## [TASK INSTRUCTIONS]
What you return must be an exact copy of the lines in the listing below between the line holding "change=insert; new=pocket torch" and the line holding "change=replace; old=teapot (grey);", inclusive, and nothing more.

## [THE RECORDS]
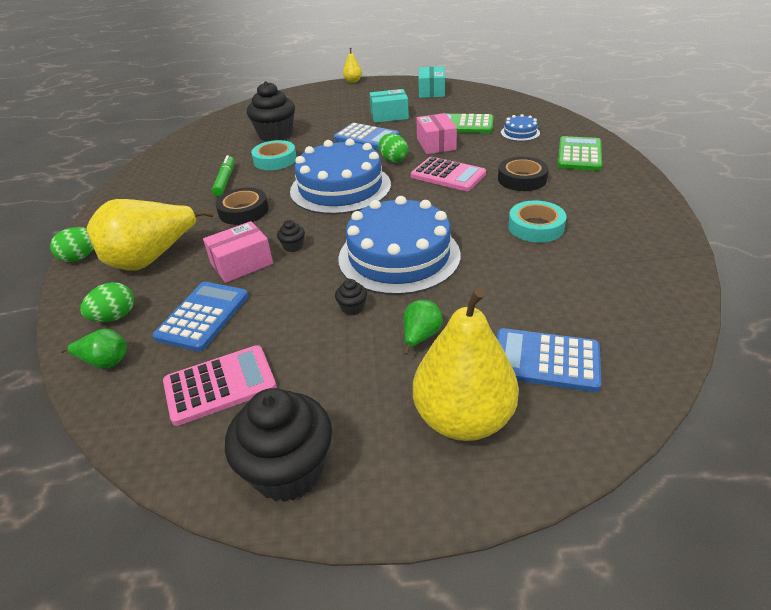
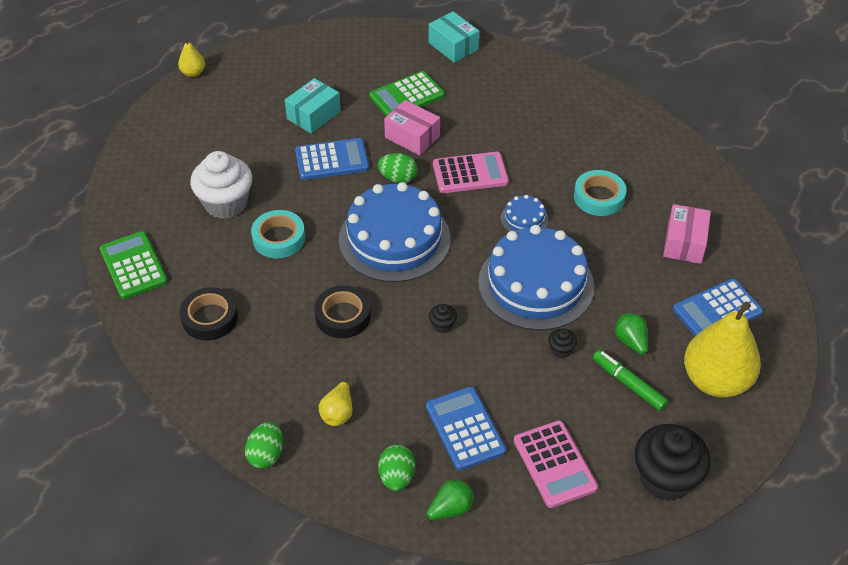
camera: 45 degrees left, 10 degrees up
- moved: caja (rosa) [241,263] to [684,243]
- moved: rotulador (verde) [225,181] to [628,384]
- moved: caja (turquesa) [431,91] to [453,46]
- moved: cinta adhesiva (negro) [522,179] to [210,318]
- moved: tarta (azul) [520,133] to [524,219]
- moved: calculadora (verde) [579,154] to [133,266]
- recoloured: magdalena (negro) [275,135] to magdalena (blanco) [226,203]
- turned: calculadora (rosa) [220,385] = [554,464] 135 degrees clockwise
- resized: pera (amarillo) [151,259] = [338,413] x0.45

---

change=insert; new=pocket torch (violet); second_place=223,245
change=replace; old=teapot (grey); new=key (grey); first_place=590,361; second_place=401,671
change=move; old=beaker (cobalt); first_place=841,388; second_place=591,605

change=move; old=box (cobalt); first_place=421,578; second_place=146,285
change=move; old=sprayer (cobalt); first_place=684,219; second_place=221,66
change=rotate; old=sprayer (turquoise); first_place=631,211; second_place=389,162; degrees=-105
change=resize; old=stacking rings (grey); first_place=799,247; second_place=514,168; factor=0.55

## [YOUR RESPONSE]
change=insert; new=pocket torch (violet); second_place=223,245
change=replace; old=teapot (grey); new=key (grey); first_place=590,361; second_place=401,671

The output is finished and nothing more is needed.